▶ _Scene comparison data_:
****************************************
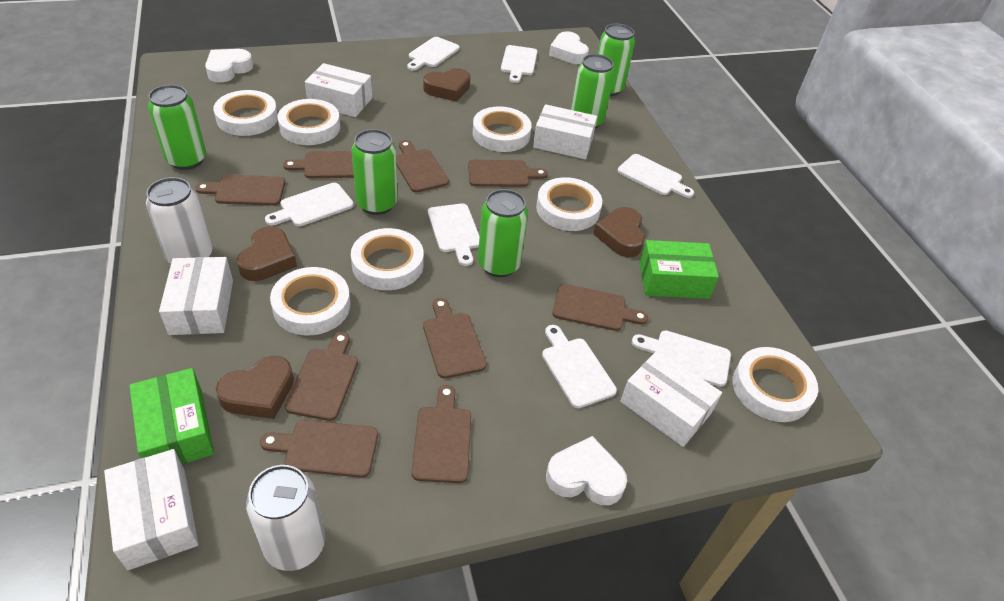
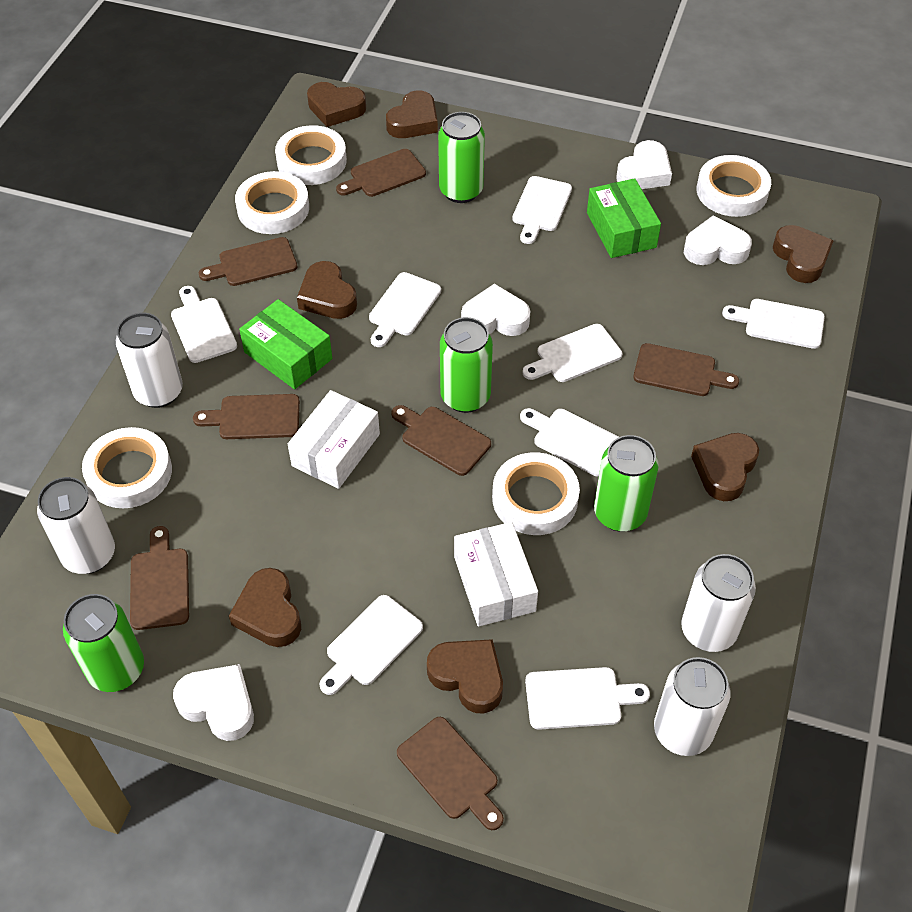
brown cutting board: 9 -> 7
brown heart: 4 -> 7
green can: 5 -> 4
white box: 5 -> 2
white can: 2 -> 4
white cutting board: 7 -> 8
white heart: 3 -> 4
white tape: 7 -> 5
****************************************
Set down all entries above again, exactly, without images.

brown cutting board: 9 -> 7
brown heart: 4 -> 7
green can: 5 -> 4
white box: 5 -> 2
white can: 2 -> 4
white cutting board: 7 -> 8
white heart: 3 -> 4
white tape: 7 -> 5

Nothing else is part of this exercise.